SUPPLIED DATA:
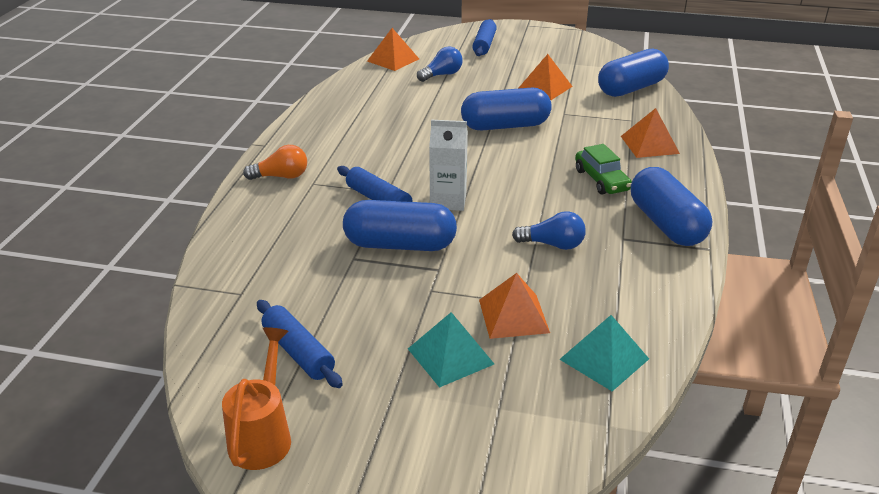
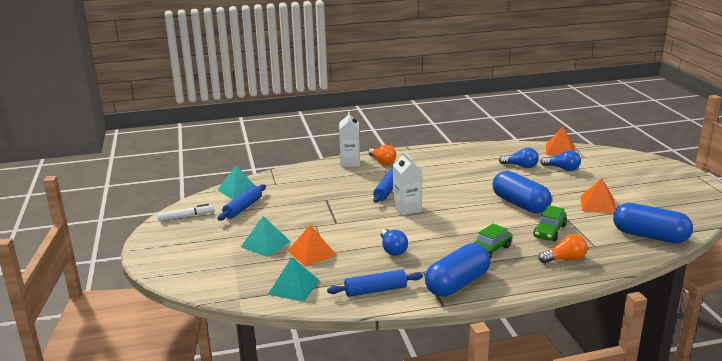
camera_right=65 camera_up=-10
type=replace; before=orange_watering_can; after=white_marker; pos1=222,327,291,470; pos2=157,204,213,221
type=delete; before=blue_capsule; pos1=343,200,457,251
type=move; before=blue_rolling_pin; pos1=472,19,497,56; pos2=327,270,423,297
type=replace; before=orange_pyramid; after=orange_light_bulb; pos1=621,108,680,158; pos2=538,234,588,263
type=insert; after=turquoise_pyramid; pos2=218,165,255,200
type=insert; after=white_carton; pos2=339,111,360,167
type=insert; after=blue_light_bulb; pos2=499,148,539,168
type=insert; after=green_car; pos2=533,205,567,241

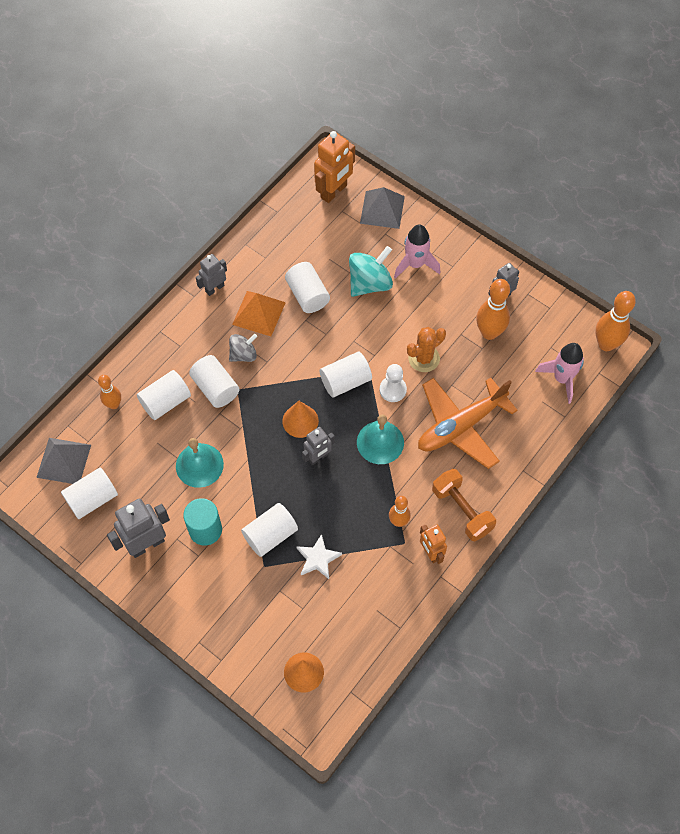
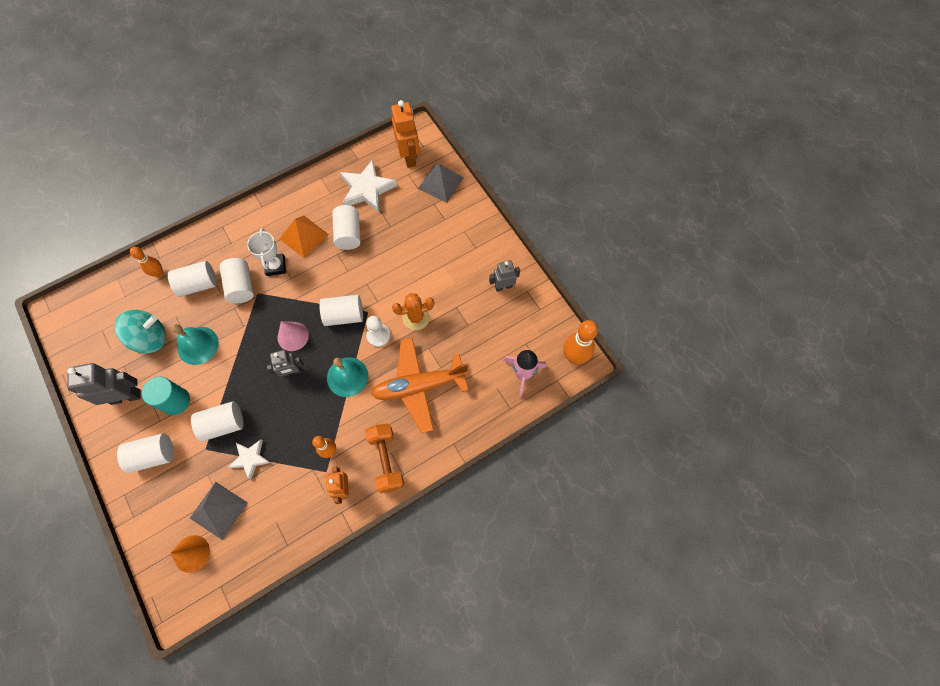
camera_right=20 camera_up=5
type=move; before=grey_pyramid; pos1=36,438,91,484; pos2=190,482,248,540
type=move; before=white_cylinder; pos1=61,467,118,519; pos2=117,433,174,473
type=delete; before=grey_robot; pos1=196,254,227,296
type=replace; before=grey_spinning_top; after=white_trophy; pos1=229,334,257,362; pos2=247,228,286,276
type=recolor; before=orange_cone; after=pink_cone; pos1=282,401,319,438; pos2=278,321,309,351
type=rotate; before=orange_robot; pos1=314,131,355,203; pos2=391,100,420,168; turn=-75
type=move; before=turquoise_spinning_top; pos1=349,246,393,297; pos2=115,310,166,354
type=delete; before=pink_rocket; pos1=394,224,441,279
type=delete; before=orange_bowling_pin; pos1=476,279,510,340
type=insert; after=white_star; pos2=340,160,397,212

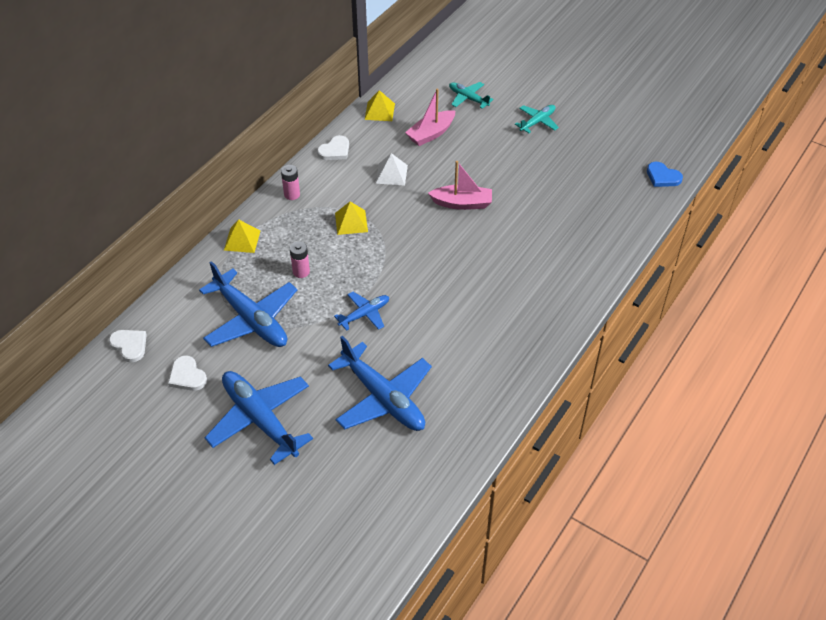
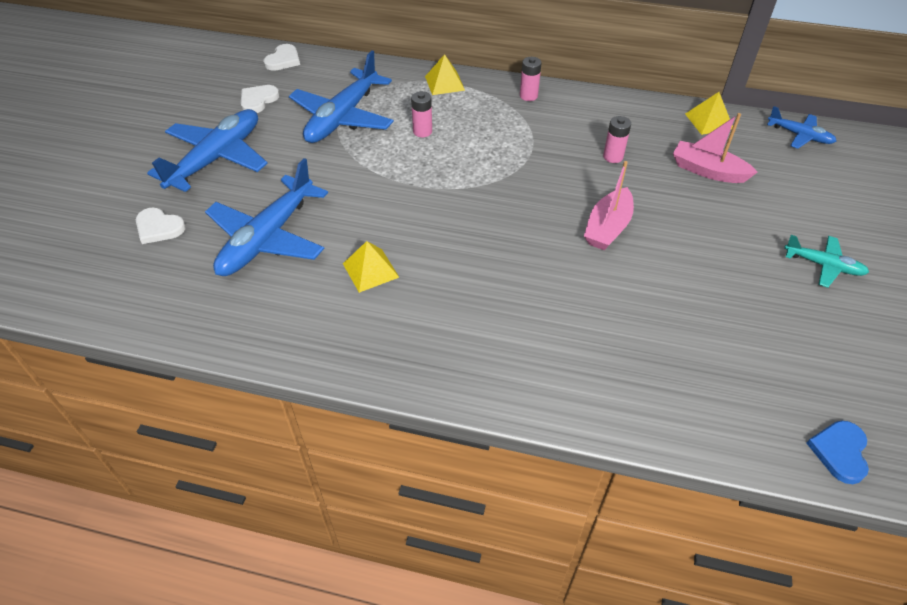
camera_right=70 camera_up=0
type=move; before=white_heart; pos1=317,135,349,160; pos2=136,208,186,244
type=move; before=blue_plane; pos1=334,292,389,331; pos2=767,106,836,149
type=move; before=yellow_pyramid; pos1=335,202,368,235; pos2=343,241,399,293
type=replace; before=white_pyramid; after=pink_battery; pos1=376,153,408,185; pos2=603,116,631,163
type=rotate; before=pink_boat; pos1=428,161,492,210; pos2=584,161,634,250; turn=45
type=delete; before=turquoise_plane; pos1=449,82,494,109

DESCRIPTION OF THE TASK:
The data is to be printed again exactly, but without its pictures.

ANSWER TO THIS PROBLEM:
camera_right=65 camera_up=-10
type=replace; before=orange_watering_can; after=white_marker; pos1=222,327,291,470; pos2=157,204,213,221
type=delete; before=blue_capsule; pos1=343,200,457,251
type=move; before=blue_rolling_pin; pos1=472,19,497,56; pos2=327,270,423,297
type=replace; before=orange_pyramid; after=orange_light_bulb; pos1=621,108,680,158; pos2=538,234,588,263
type=insert; after=turquoise_pyramid; pos2=218,165,255,200
type=insert; after=white_carton; pos2=339,111,360,167
type=insert; after=blue_light_bulb; pos2=499,148,539,168
type=insert; after=green_car; pos2=533,205,567,241

camera_right=20 camera_up=5
type=move; before=grey_pyramid; pos1=36,438,91,484; pos2=190,482,248,540
type=move; before=white_cylinder; pos1=61,467,118,519; pos2=117,433,174,473
type=delete; before=grey_robot; pos1=196,254,227,296
type=replace; before=grey_spinning_top; after=white_trophy; pos1=229,334,257,362; pos2=247,228,286,276
type=recolor; before=orange_cone; after=pink_cone; pos1=282,401,319,438; pos2=278,321,309,351
type=rotate; before=orange_robot; pos1=314,131,355,203; pos2=391,100,420,168; turn=-75
type=move; before=turquoise_spinning_top; pos1=349,246,393,297; pos2=115,310,166,354
type=delete; before=pink_rocket; pos1=394,224,441,279
type=delete; before=orange_bowling_pin; pos1=476,279,510,340
type=insert; after=white_star; pos2=340,160,397,212

camera_right=70 camera_up=0
type=move; before=white_heart; pos1=317,135,349,160; pos2=136,208,186,244
type=move; before=blue_plane; pos1=334,292,389,331; pos2=767,106,836,149
type=move; before=yellow_pyramid; pos1=335,202,368,235; pos2=343,241,399,293
type=replace; before=white_pyramid; after=pink_battery; pos1=376,153,408,185; pos2=603,116,631,163
type=rotate; before=pink_boat; pos1=428,161,492,210; pos2=584,161,634,250; turn=45
type=delete; before=turquoise_plane; pos1=449,82,494,109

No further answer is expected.